§ **WHAT IS NEEDED**
Return each line of the records below in which the string "AGND" turns up.

§ **PROVIDED RECORDS**
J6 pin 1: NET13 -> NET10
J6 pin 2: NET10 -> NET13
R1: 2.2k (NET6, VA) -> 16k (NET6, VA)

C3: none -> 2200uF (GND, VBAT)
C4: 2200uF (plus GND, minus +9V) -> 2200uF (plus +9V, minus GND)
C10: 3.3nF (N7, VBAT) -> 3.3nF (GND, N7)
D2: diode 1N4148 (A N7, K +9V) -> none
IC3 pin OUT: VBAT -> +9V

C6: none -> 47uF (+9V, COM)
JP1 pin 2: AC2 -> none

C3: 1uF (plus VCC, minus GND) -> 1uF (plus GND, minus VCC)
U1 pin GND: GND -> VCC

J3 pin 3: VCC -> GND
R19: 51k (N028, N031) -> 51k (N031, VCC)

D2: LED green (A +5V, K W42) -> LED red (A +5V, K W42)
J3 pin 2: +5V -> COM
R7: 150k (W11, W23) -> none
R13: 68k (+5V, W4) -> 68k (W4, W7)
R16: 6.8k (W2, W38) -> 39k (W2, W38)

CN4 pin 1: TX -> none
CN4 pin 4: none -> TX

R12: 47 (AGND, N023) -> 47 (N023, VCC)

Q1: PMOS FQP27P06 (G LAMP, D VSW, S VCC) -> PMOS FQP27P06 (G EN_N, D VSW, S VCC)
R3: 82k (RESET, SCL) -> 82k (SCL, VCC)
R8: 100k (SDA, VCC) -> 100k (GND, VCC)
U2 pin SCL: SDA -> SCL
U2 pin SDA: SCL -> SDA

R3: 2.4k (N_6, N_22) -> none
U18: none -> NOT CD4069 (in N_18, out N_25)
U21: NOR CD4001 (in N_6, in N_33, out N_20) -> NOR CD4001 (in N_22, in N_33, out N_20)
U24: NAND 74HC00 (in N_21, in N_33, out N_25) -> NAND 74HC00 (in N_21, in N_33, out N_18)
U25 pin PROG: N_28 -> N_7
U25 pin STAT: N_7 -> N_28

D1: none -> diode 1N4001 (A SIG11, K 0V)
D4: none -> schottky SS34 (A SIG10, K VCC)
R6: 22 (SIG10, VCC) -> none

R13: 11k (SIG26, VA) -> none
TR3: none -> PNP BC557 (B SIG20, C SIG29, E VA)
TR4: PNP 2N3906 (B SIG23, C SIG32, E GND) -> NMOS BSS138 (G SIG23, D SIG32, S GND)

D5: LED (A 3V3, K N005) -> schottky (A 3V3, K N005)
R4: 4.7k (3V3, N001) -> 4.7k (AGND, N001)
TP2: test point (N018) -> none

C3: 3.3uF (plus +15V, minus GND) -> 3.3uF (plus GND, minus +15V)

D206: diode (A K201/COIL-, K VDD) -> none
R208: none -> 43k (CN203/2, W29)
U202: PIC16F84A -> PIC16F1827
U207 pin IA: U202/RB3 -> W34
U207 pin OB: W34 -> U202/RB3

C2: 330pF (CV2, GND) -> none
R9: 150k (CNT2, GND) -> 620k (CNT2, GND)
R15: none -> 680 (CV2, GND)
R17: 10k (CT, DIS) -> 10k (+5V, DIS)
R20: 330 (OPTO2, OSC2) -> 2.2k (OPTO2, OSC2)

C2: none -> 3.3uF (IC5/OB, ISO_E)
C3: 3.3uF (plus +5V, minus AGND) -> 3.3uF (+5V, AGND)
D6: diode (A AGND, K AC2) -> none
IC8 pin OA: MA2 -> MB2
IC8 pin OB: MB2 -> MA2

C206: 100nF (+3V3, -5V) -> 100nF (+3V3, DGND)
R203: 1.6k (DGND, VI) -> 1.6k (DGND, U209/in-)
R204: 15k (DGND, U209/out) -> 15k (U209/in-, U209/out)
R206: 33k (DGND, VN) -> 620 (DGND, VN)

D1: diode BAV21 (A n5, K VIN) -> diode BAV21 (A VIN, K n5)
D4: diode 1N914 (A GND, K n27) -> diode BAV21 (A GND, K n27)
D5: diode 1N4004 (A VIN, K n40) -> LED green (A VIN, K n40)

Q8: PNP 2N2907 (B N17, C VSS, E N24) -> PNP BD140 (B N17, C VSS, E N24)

§ **EXERCISE OUTPUT**
R12: 47 (AGND, N023) -> 47 (N023, VCC)
R4: 4.7k (3V3, N001) -> 4.7k (AGND, N001)
C3: 3.3uF (plus +5V, minus AGND) -> 3.3uF (+5V, AGND)
D6: diode (A AGND, K AC2) -> none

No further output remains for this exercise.